**What you have to do:** In the listing below, find the line containing "brown mug [116,366,153,398]" and the line containing "white mug [585,203,635,255]". Repeat exactly those two lines and every line between them.

Excerpted records START

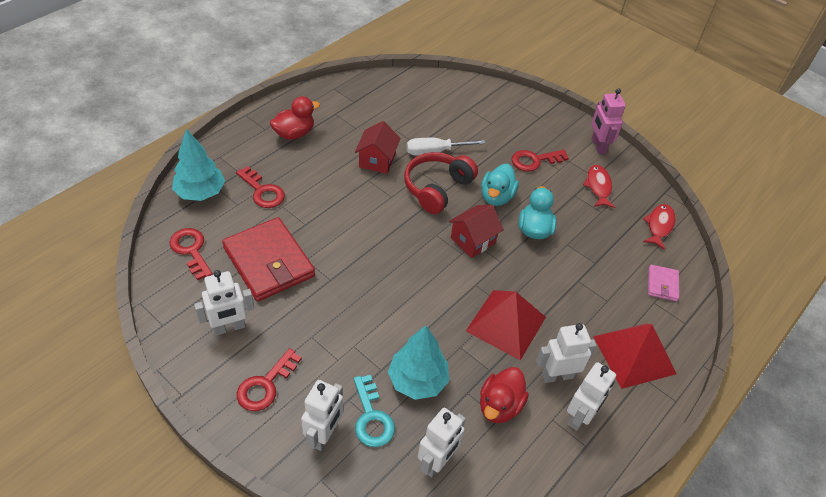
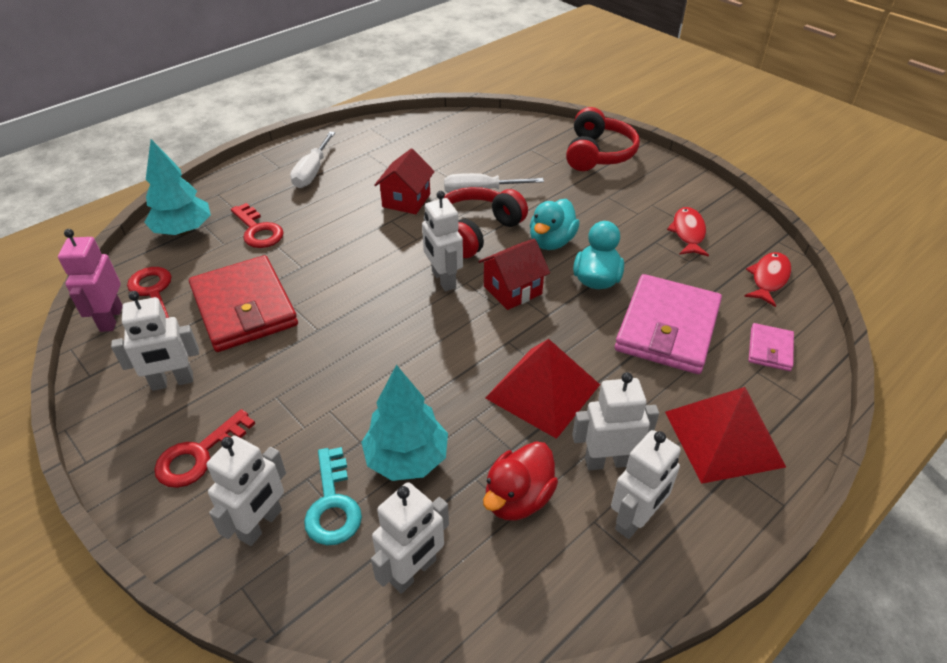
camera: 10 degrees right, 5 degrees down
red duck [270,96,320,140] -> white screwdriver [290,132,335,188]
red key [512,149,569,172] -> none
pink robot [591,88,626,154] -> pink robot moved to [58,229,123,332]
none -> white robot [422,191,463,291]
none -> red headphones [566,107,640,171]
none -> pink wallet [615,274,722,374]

Excerpted records END
Excerpted records START

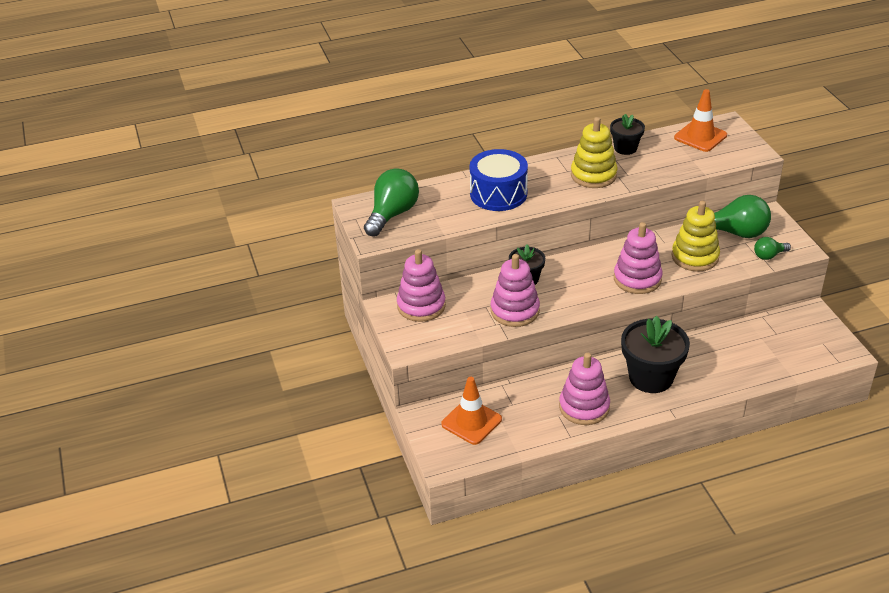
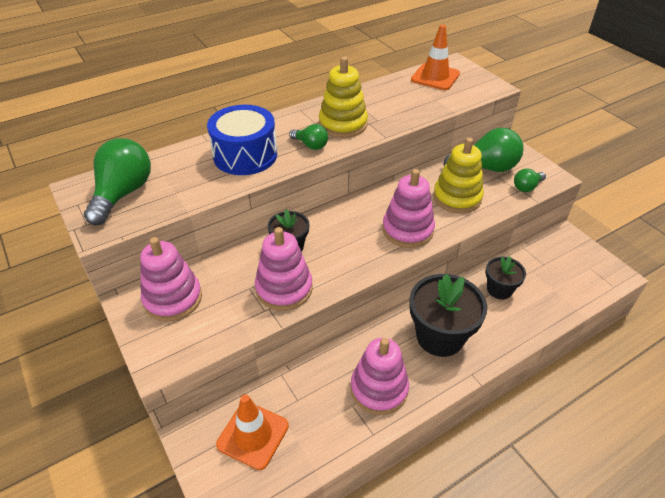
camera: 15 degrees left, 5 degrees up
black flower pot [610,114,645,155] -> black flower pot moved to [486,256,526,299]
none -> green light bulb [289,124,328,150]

Excerpted records END
Excerpted records START

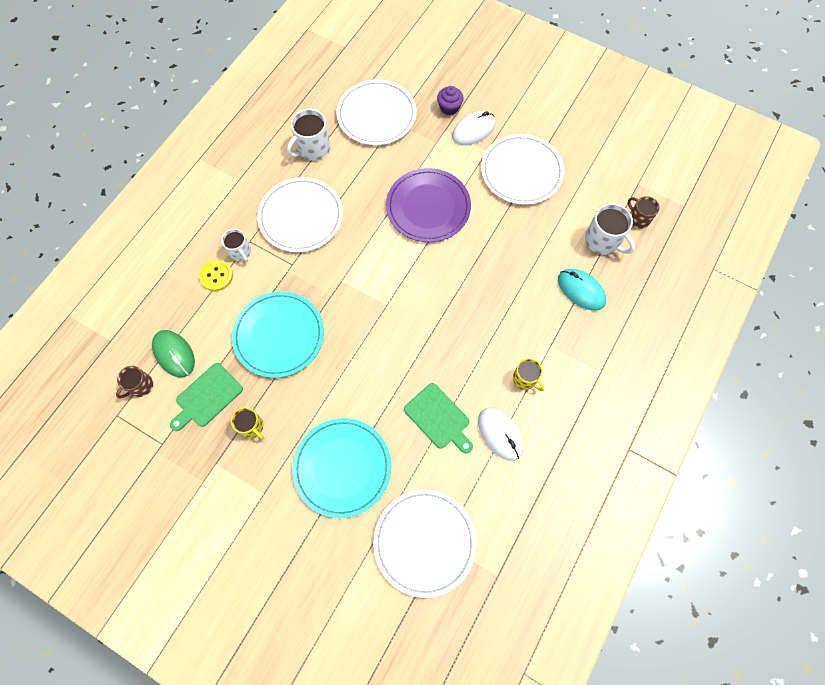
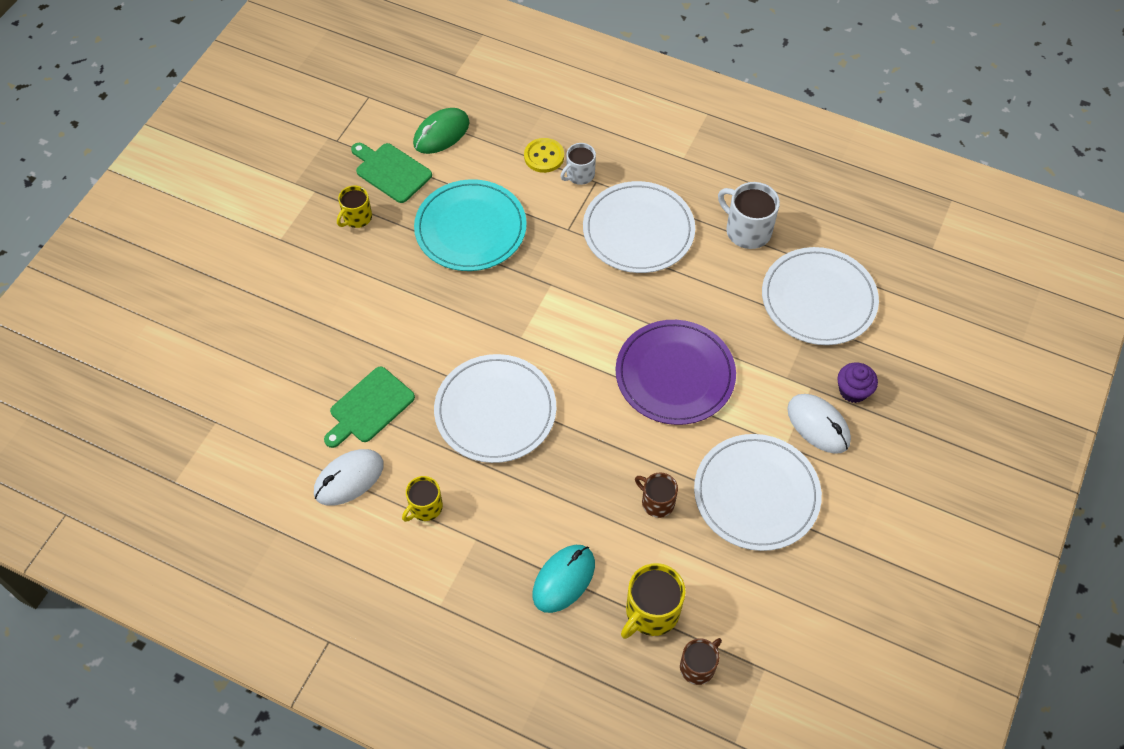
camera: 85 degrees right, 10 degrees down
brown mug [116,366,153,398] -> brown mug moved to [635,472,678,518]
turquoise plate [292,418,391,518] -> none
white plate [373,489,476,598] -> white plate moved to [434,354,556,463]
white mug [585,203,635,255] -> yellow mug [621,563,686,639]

Excerpted records END

**Solution to this exercise:**
brown mug [116,366,153,398] -> brown mug moved to [635,472,678,518]
turquoise plate [292,418,391,518] -> none
white plate [373,489,476,598] -> white plate moved to [434,354,556,463]
white mug [585,203,635,255] -> yellow mug [621,563,686,639]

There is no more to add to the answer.